-- Problem to work on --
Each line below needs to be returned exactly. Skip any picture.

-- Data shown --
══════════════════════════════
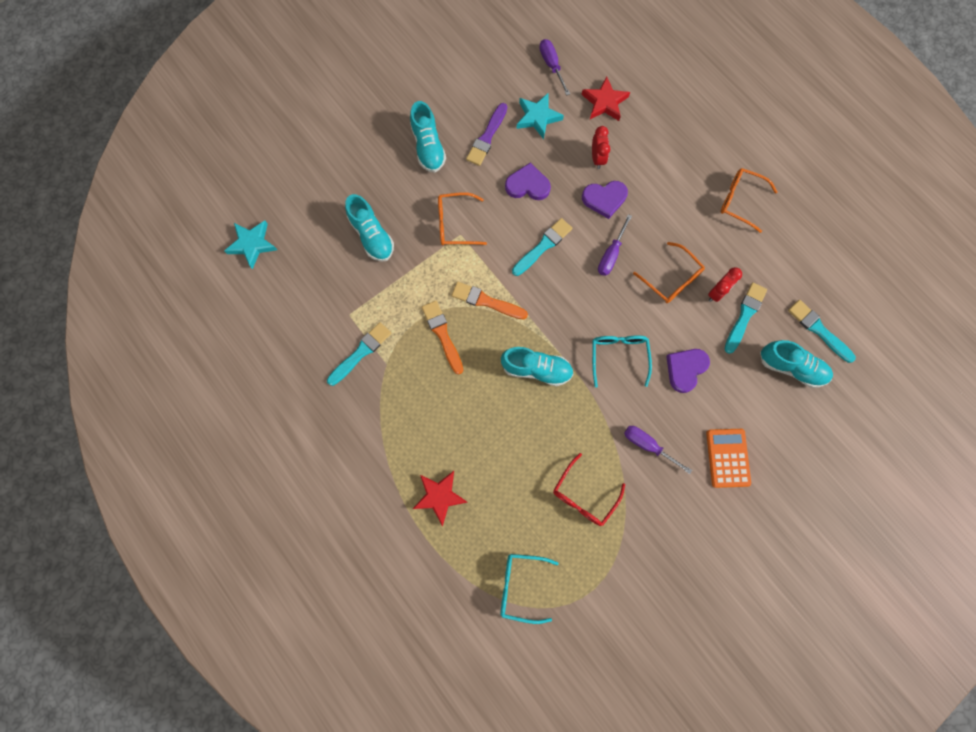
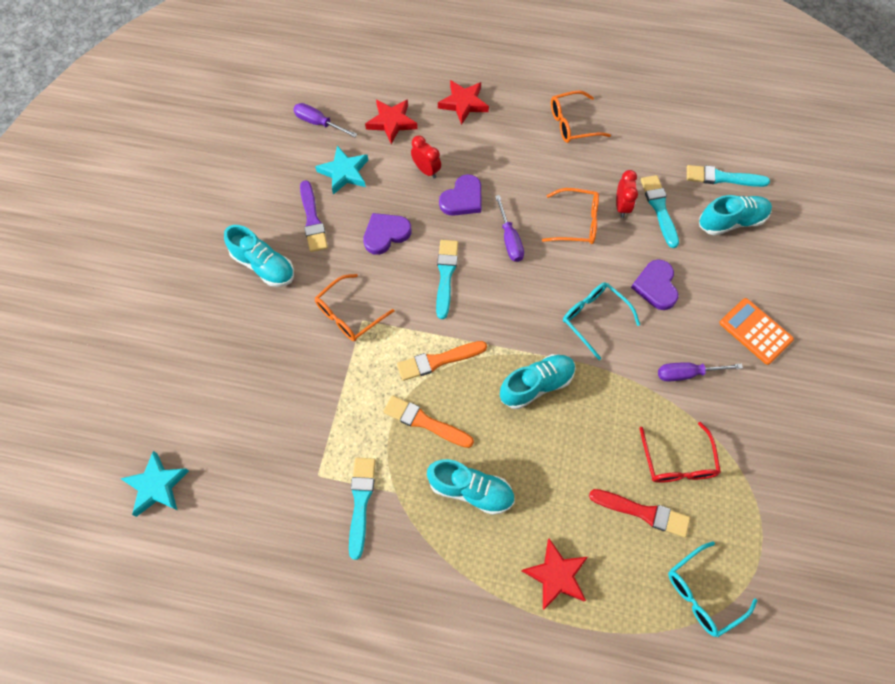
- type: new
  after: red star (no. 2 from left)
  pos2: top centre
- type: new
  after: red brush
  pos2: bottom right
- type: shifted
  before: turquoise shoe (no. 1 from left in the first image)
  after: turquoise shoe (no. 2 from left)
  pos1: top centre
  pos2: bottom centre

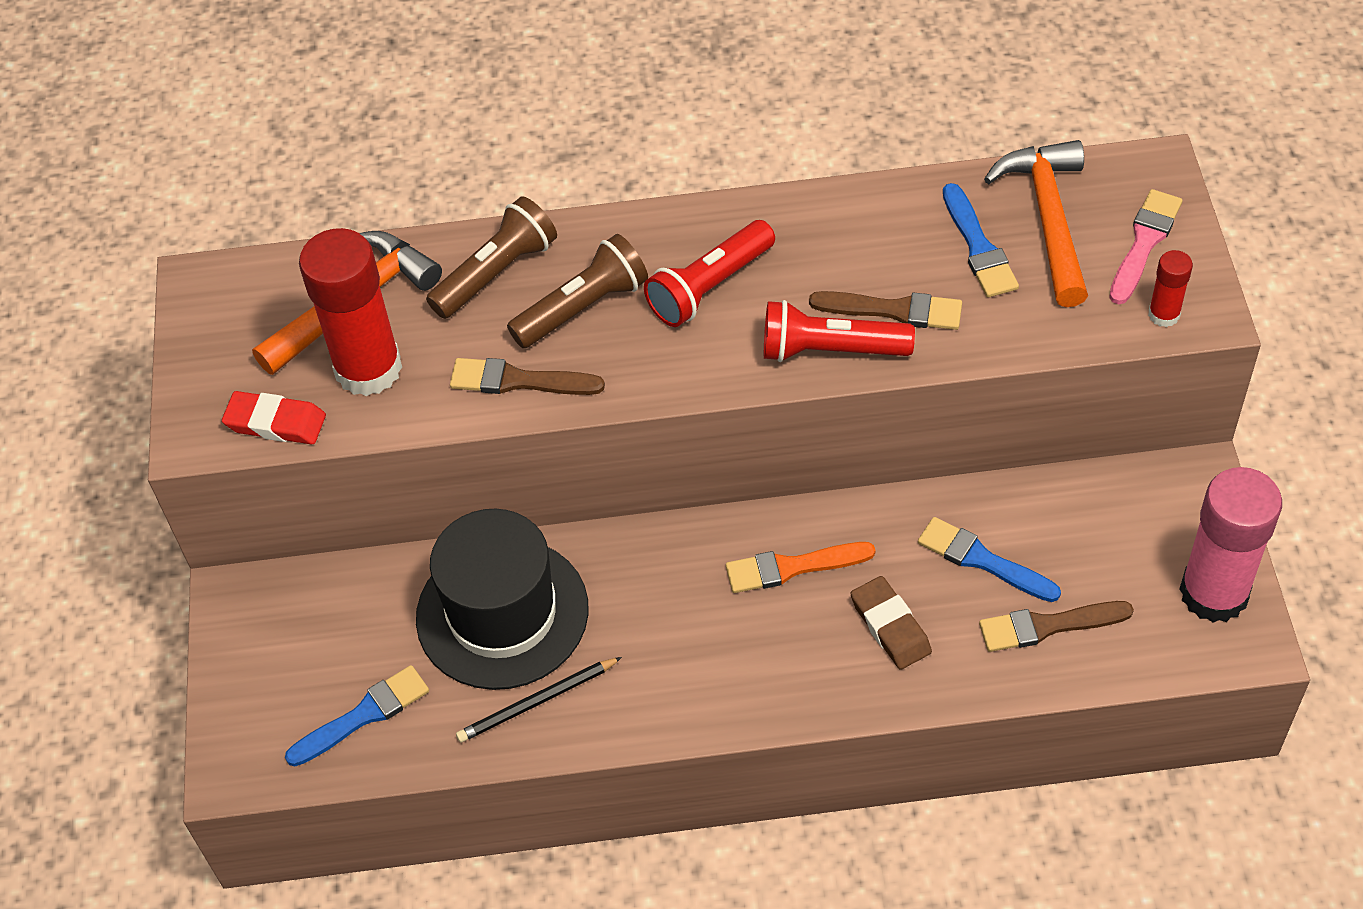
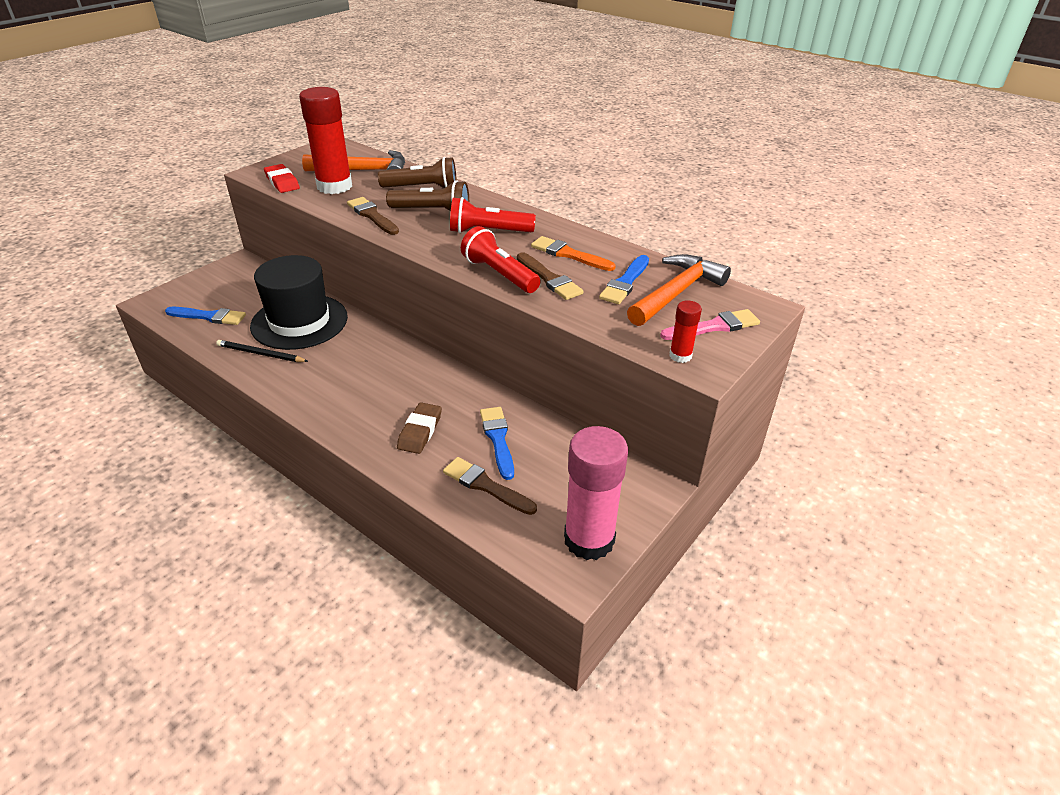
- type: shifted
  before: orange brush
  pos1: centre
  pos2: top centre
══════════════════════════════
-- Final answer --
- type: new
  after: red star (no. 2 from left)
  pos2: top centre
- type: new
  after: red brush
  pos2: bottom right
- type: shifted
  before: turquoise shoe (no. 1 from left in the first image)
  after: turquoise shoe (no. 2 from left)
  pos1: top centre
  pos2: bottom centre

- type: shifted
  before: orange brush
  pos1: centre
  pos2: top centre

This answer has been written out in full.